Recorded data
########

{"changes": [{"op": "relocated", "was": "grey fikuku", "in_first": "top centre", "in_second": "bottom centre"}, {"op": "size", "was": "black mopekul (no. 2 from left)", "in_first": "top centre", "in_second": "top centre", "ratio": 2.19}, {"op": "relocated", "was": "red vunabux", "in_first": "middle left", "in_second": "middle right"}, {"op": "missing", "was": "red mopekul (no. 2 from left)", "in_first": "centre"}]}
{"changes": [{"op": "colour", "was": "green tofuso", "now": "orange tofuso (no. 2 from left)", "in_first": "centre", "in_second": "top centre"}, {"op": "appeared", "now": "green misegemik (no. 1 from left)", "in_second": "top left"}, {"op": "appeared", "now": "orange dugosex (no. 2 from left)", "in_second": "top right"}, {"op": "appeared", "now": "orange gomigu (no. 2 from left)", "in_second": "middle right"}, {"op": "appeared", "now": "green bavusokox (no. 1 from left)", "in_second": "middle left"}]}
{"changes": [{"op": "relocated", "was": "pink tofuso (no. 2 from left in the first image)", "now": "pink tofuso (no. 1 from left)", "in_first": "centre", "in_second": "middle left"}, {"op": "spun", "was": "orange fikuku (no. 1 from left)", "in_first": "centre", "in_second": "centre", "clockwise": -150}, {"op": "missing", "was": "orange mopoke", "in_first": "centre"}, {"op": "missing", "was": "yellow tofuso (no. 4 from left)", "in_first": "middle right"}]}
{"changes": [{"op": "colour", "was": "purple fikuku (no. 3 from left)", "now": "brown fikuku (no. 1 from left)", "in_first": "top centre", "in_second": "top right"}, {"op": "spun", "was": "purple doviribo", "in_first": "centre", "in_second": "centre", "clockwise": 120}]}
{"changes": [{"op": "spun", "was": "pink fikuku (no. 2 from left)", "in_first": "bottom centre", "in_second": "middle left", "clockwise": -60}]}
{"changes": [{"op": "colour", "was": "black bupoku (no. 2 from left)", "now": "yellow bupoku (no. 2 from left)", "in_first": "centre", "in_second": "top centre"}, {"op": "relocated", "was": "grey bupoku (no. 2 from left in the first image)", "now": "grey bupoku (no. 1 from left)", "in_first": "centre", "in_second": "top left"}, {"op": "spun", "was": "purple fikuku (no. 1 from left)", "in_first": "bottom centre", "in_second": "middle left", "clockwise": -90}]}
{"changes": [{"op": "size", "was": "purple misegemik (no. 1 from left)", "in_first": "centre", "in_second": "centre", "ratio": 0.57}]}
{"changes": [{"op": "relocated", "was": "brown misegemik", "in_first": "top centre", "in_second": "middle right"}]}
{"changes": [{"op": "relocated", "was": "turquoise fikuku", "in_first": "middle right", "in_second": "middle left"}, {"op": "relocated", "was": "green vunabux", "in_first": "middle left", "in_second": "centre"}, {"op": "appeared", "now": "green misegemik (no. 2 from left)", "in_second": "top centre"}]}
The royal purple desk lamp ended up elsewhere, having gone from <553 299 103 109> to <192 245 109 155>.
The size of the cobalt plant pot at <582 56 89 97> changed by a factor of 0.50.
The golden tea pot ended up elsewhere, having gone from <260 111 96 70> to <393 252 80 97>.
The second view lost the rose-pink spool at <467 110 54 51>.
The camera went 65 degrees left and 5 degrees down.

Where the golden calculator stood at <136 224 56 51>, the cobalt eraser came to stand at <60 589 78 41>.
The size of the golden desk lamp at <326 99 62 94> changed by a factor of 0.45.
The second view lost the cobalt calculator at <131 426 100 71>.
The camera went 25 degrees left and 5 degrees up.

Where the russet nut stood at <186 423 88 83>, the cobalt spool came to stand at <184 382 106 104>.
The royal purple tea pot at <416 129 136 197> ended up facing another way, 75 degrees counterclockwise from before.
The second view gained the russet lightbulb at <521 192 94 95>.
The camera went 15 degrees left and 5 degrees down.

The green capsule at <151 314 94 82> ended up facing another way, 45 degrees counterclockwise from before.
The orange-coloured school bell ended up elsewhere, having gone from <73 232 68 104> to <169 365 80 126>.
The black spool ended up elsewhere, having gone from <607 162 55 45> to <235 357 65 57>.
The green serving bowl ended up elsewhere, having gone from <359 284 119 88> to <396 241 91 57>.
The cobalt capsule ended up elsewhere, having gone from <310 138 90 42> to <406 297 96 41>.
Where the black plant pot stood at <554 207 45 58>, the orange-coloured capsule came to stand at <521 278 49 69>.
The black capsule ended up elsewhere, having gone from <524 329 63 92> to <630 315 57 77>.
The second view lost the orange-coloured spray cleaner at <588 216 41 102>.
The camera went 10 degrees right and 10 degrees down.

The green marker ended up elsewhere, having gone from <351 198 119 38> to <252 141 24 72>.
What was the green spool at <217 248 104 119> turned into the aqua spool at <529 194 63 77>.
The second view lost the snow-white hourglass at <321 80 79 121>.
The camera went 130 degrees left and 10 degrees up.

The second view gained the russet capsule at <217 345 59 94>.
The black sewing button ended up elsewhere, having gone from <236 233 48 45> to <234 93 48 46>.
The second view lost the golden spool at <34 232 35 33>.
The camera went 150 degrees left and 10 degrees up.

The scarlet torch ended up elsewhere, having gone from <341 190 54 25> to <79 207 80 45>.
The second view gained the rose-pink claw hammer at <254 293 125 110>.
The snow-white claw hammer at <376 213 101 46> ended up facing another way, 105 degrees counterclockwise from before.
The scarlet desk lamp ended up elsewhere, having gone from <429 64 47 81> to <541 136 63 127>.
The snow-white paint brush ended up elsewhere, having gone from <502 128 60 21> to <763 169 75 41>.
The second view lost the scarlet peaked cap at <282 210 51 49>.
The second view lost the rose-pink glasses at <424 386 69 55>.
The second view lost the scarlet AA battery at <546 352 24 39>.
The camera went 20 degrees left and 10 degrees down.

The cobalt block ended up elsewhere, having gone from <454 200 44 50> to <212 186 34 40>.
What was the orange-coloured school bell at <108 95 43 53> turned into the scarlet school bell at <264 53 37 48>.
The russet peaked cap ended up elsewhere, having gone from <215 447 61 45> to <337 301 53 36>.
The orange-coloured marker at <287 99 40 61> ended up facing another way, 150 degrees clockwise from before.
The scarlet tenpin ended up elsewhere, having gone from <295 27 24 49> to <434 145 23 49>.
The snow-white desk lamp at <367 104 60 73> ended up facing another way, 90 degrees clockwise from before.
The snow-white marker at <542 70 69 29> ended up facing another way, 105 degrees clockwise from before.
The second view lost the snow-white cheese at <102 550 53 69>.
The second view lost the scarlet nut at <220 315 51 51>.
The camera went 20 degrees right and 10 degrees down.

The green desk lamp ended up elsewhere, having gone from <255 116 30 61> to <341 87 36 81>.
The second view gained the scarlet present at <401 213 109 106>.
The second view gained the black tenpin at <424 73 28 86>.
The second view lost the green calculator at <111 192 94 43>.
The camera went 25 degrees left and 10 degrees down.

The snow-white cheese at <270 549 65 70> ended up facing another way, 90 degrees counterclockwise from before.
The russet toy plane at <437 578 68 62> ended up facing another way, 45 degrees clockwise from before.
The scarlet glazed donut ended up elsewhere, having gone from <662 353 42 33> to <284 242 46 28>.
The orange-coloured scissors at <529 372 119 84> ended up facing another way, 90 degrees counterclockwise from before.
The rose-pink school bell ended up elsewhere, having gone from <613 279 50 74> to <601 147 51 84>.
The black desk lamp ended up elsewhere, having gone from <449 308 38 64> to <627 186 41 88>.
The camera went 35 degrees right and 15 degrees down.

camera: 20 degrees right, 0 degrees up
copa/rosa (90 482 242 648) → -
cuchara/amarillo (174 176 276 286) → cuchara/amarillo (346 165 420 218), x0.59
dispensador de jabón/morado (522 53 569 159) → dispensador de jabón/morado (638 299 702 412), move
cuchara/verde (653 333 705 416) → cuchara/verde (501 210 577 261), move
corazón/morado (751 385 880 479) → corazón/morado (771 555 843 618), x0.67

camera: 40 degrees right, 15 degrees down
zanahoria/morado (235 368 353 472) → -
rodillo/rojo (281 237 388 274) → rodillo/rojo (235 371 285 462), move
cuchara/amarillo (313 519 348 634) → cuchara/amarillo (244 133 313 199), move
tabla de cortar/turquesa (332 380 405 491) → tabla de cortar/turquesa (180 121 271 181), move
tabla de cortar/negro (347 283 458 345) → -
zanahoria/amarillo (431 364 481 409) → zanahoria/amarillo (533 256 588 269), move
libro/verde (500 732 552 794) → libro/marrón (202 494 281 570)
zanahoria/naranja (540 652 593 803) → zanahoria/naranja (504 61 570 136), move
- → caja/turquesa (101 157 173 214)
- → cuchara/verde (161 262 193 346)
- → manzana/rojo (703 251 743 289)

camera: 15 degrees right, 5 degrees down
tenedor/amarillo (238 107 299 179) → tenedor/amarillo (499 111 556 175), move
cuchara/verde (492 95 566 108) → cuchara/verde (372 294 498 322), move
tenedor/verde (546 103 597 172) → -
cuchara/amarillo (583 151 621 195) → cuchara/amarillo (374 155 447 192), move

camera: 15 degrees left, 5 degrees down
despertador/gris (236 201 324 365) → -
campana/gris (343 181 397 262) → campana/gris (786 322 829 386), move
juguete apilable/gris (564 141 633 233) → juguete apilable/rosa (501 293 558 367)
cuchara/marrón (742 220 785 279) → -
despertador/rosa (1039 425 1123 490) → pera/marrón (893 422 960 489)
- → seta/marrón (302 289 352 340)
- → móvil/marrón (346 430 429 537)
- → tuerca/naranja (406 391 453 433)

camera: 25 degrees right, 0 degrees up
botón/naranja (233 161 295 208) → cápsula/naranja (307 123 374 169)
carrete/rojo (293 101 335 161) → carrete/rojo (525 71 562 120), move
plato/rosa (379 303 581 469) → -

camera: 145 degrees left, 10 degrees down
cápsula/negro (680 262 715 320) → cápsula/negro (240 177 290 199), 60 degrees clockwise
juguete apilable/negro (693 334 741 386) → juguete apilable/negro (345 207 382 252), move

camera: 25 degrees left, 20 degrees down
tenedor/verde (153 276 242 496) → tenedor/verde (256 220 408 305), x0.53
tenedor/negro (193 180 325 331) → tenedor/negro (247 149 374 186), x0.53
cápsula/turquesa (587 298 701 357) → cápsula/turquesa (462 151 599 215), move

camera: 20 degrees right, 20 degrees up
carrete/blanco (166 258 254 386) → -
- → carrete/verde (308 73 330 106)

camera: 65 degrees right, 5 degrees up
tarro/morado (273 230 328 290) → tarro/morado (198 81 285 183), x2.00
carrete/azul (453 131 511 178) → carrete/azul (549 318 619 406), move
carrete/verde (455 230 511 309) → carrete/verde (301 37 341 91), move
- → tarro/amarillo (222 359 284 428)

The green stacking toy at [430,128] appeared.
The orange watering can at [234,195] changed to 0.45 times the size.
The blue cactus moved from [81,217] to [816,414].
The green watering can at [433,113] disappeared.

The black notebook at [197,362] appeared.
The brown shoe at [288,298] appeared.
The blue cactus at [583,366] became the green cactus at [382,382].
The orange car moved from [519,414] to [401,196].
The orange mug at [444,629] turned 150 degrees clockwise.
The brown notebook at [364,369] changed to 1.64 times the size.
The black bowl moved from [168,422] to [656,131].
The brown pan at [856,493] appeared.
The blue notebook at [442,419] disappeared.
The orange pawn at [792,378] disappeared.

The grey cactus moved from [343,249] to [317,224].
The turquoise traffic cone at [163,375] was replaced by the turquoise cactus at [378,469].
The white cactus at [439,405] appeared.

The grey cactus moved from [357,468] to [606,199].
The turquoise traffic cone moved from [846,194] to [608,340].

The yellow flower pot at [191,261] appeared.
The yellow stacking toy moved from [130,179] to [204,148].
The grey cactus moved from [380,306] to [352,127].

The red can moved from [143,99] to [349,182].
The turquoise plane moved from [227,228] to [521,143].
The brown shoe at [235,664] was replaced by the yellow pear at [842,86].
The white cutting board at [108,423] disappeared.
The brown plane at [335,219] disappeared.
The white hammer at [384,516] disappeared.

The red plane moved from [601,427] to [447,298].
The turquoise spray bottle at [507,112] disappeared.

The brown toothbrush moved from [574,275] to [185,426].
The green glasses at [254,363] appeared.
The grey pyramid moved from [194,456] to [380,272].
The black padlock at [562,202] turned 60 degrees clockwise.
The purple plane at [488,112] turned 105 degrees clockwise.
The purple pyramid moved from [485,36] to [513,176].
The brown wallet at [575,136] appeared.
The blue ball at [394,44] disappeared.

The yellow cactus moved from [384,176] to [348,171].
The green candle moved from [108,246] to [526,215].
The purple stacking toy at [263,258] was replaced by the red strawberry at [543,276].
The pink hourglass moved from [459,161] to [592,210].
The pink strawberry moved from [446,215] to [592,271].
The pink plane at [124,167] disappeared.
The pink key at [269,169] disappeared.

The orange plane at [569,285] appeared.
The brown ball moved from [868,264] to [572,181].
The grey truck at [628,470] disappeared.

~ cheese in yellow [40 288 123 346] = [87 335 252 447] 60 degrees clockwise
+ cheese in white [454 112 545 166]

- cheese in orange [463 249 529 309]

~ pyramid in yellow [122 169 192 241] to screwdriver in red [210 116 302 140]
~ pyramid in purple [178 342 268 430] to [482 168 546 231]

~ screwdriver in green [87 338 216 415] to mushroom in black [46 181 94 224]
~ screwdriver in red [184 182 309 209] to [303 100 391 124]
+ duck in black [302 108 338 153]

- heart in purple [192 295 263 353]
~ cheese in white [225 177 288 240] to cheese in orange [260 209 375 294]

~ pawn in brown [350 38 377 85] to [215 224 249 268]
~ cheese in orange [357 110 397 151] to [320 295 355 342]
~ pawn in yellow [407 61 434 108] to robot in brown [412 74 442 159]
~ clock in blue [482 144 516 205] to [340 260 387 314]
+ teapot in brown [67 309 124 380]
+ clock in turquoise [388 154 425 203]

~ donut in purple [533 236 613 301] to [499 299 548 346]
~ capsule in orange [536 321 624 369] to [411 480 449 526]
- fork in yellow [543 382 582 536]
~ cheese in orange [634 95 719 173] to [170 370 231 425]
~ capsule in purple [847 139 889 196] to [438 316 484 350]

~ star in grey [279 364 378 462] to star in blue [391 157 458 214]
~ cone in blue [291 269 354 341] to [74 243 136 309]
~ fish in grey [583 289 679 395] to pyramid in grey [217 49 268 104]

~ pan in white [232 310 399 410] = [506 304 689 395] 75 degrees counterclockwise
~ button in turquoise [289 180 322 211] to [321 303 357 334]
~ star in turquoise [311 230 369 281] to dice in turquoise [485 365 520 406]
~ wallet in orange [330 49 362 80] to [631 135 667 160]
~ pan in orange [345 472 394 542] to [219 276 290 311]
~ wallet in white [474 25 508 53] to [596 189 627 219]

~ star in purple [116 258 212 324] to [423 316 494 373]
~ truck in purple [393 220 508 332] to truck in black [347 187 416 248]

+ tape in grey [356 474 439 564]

########

One stretch of the lines above is wanted, from the line that contains "dispensador de jabón/morado (522" through the line that contains "cuchara/verde (653 333". Output it exactly.

dispensador de jabón/morado (522 53 569 159) → dispensador de jabón/morado (638 299 702 412), move
cuchara/verde (653 333 705 416) → cuchara/verde (501 210 577 261), move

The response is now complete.